* Task goal
Render every line of the entries below as a Markdown table with the columns "No." and "Change", numbering the rows and skipping blank lines. Leave the pictures out of your answer.

* Data records
--------------------------------------------------
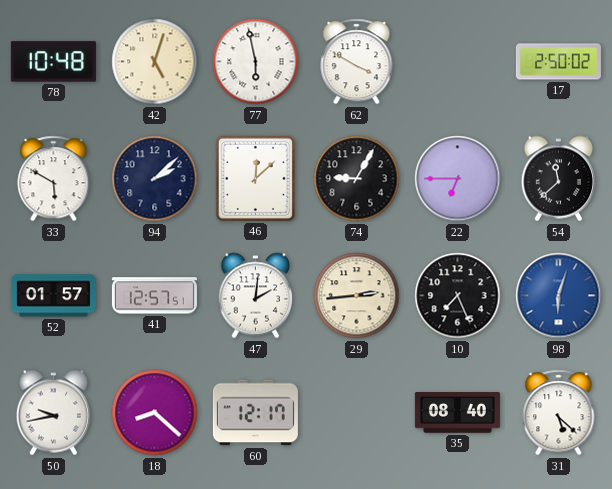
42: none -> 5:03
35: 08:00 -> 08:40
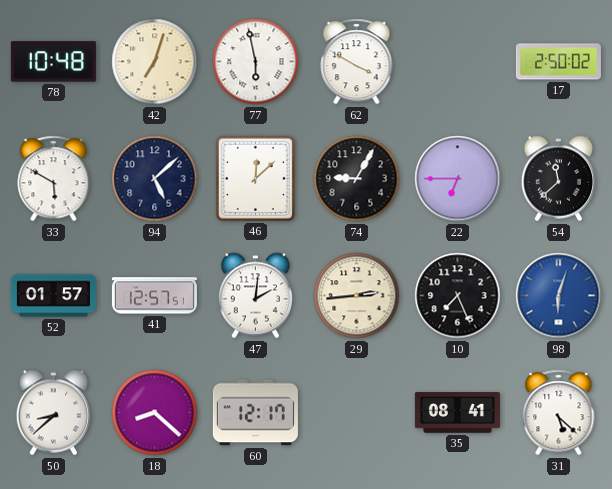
42: 5:03 -> 7:03
94: 2:08 -> 5:08
50: 9:43 -> 8:38
35: 08:40 -> 08:41
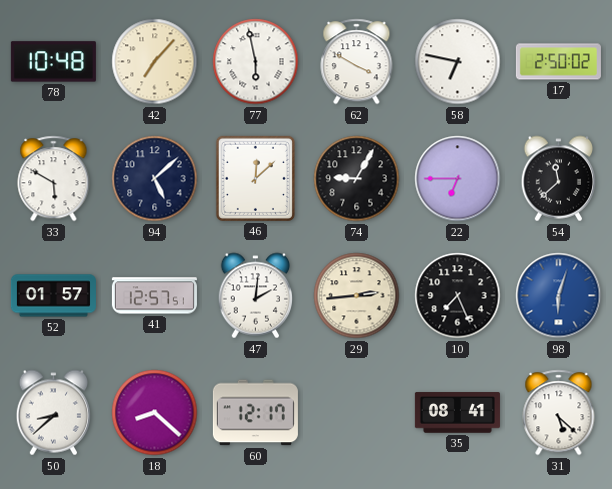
42: 7:03 -> 7:07
58: none -> 6:47
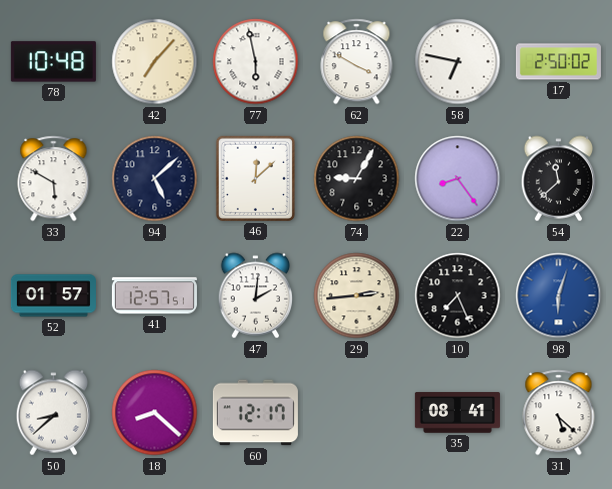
22: 6:45 -> 8:24
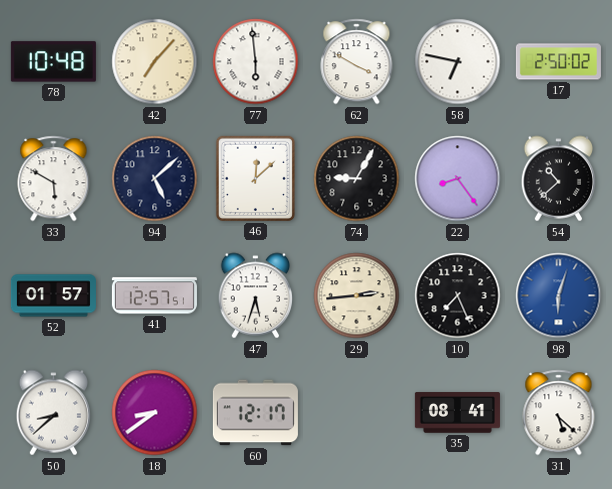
77: 5:58 -> 5:59
54: 11:38 -> 10:38
47: 2:01 -> 5:33
18: 8:22 -> 8:39
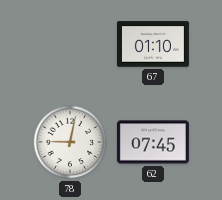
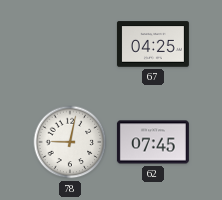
67: 01:10 -> 04:25
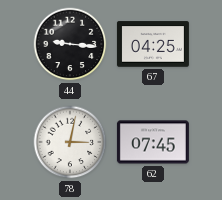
44: none -> 9:16
78: 9:02 -> 3:02
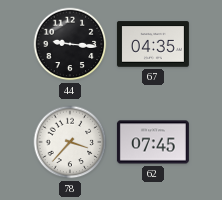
67: 04:25 -> 04:35
78: 3:02 -> 3:37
--------------------------------------------------
* Correct result
| No. | Change |
|---|---|
| 1 | 42: none -> 5:03 |
| 2 | 35: 08:00 -> 08:40 |
| 3 | 42: 5:03 -> 7:03 |
| 4 | 94: 2:08 -> 5:08 |
| 5 | 50: 9:43 -> 8:38 |
| 6 | 35: 08:40 -> 08:41 |
| 7 | 42: 7:03 -> 7:07 |
| 8 | 58: none -> 6:47 |
| 9 | 22: 6:45 -> 8:24 |
| 10 | 77: 5:58 -> 5:59 |
| 11 | 54: 11:38 -> 10:38 |
| 12 | 47: 2:01 -> 5:33 |
| 13 | 18: 8:22 -> 8:39 |
| 14 | 67: 01:10 -> 04:25 |
| 15 | 44: none -> 9:16 |
| 16 | 78: 9:02 -> 3:02 |
| 17 | 67: 04:25 -> 04:35 |
| 18 | 78: 3:02 -> 3:37 |